Print every one of the rows below verbatim, leaving none out.

◆ **Rows**
--

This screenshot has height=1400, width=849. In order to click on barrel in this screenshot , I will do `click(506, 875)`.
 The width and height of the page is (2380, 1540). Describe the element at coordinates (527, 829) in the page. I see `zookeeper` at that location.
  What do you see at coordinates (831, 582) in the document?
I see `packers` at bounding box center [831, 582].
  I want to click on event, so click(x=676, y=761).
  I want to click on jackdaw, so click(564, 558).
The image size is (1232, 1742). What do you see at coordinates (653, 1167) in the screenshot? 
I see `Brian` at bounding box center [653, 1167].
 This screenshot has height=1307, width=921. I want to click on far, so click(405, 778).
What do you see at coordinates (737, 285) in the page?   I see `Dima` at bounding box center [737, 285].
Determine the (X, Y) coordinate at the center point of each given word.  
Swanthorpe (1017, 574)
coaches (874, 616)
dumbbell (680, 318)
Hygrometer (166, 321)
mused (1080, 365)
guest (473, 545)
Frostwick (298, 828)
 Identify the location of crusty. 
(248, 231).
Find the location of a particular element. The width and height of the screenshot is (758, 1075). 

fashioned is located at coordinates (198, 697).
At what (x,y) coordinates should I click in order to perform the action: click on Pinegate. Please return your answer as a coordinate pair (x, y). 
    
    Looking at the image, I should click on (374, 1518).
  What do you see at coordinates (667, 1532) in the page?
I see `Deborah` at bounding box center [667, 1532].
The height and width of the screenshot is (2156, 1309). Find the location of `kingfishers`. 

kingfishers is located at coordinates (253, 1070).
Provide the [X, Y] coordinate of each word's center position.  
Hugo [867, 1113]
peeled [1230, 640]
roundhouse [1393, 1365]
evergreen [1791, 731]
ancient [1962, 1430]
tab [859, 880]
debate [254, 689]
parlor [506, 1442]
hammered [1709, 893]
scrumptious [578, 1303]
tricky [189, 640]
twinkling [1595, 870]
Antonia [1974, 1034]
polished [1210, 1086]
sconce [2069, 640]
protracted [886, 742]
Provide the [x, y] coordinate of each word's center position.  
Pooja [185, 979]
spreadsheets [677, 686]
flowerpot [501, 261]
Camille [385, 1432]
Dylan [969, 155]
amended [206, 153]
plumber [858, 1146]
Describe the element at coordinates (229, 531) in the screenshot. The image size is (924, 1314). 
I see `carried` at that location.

--

◆ **Exercise answer**
This screenshot has height=1400, width=849. In order to click on barrel in this screenshot , I will do `click(506, 875)`.
 The width and height of the page is (2380, 1540). Describe the element at coordinates (527, 829) in the page. I see `zookeeper` at that location.
  What do you see at coordinates (831, 582) in the document?
I see `packers` at bounding box center [831, 582].
  I want to click on event, so click(x=676, y=761).
  I want to click on jackdaw, so click(564, 558).
The image size is (1232, 1742). What do you see at coordinates (653, 1167) in the screenshot? 
I see `Brian` at bounding box center [653, 1167].
 This screenshot has height=1307, width=921. I want to click on far, so click(405, 778).
What do you see at coordinates (737, 285) in the page?   I see `Dima` at bounding box center [737, 285].
Determine the (X, Y) coordinate at the center point of each given word.  
Swanthorpe (1017, 574)
coaches (874, 616)
dumbbell (680, 318)
Hygrometer (166, 321)
mused (1080, 365)
guest (473, 545)
Frostwick (298, 828)
 Identify the location of crusty. 
(248, 231).
Find the location of a particular element. The width and height of the screenshot is (758, 1075). 

fashioned is located at coordinates (198, 697).
At what (x,y) coordinates should I click in order to perform the action: click on Pinegate. Please return your answer as a coordinate pair (x, y). 
    
    Looking at the image, I should click on (374, 1518).
  What do you see at coordinates (667, 1532) in the page?
I see `Deborah` at bounding box center [667, 1532].
The height and width of the screenshot is (2156, 1309). Find the location of `kingfishers`. 

kingfishers is located at coordinates (253, 1070).
Provide the [X, Y] coordinate of each word's center position.  
Hugo [867, 1113]
peeled [1230, 640]
roundhouse [1393, 1365]
evergreen [1791, 731]
ancient [1962, 1430]
tab [859, 880]
debate [254, 689]
parlor [506, 1442]
hammered [1709, 893]
scrumptious [578, 1303]
tricky [189, 640]
twinkling [1595, 870]
Antonia [1974, 1034]
polished [1210, 1086]
sconce [2069, 640]
protracted [886, 742]
Provide the [x, y] coordinate of each word's center position.  
Pooja [185, 979]
spreadsheets [677, 686]
flowerpot [501, 261]
Camille [385, 1432]
Dylan [969, 155]
amended [206, 153]
plumber [858, 1146]
Describe the element at coordinates (229, 531) in the screenshot. The image size is (924, 1314). 
I see `carried` at that location.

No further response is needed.